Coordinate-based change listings
################
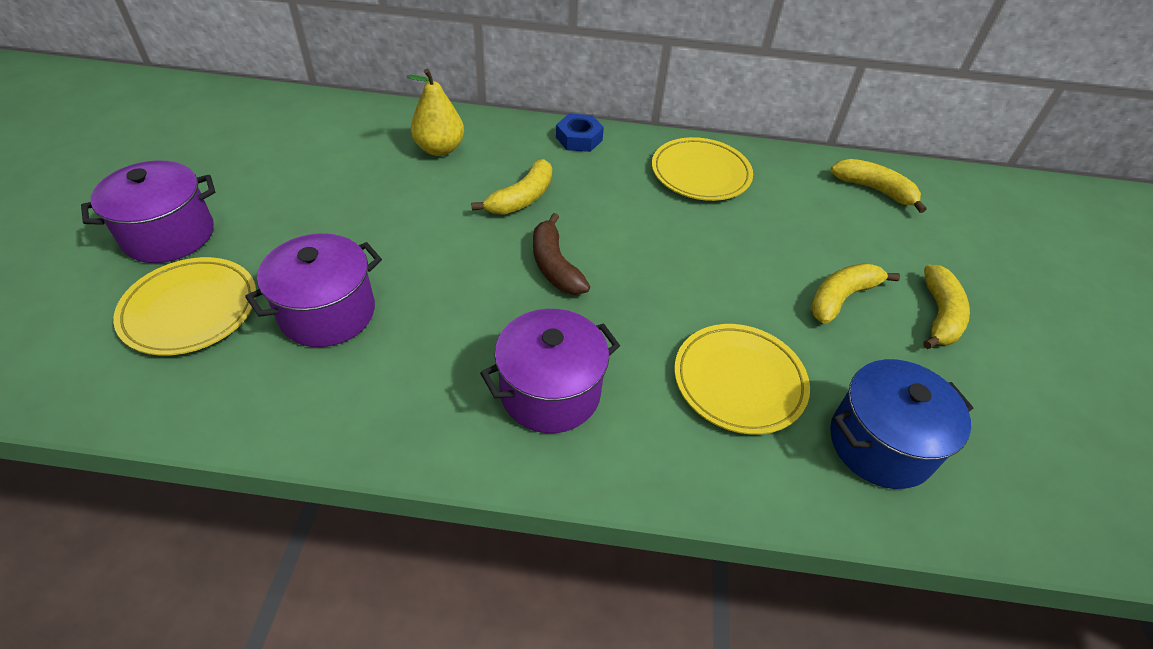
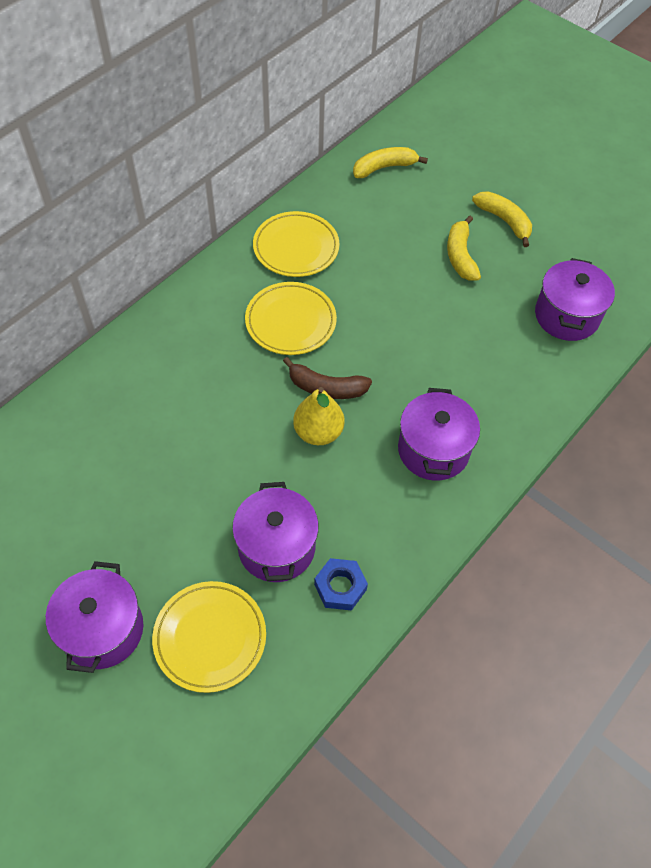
camera: 55 degrees left, 10 degrees up
yellow pear [407,69,464,156] -> yellow pear moved to [293,387,344,445]
yellow banana [471,159,552,214] -> none
blue nut [556,114,604,152] -> blue nut moved to [314,558,368,611]
yellow plate [674,324,810,435] -> yellow plate moved to [245,282,337,355]
blue pot [830,359,973,489] -> purple pot [535,258,615,341]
################
What is required: Reproduce the lines from the one containing "blue nut [556,114,604,152]" to the end of the entries, keeping both ends and adding nothing.

Solution for this task:
blue nut [556,114,604,152] -> blue nut moved to [314,558,368,611]
yellow plate [674,324,810,435] -> yellow plate moved to [245,282,337,355]
blue pot [830,359,973,489] -> purple pot [535,258,615,341]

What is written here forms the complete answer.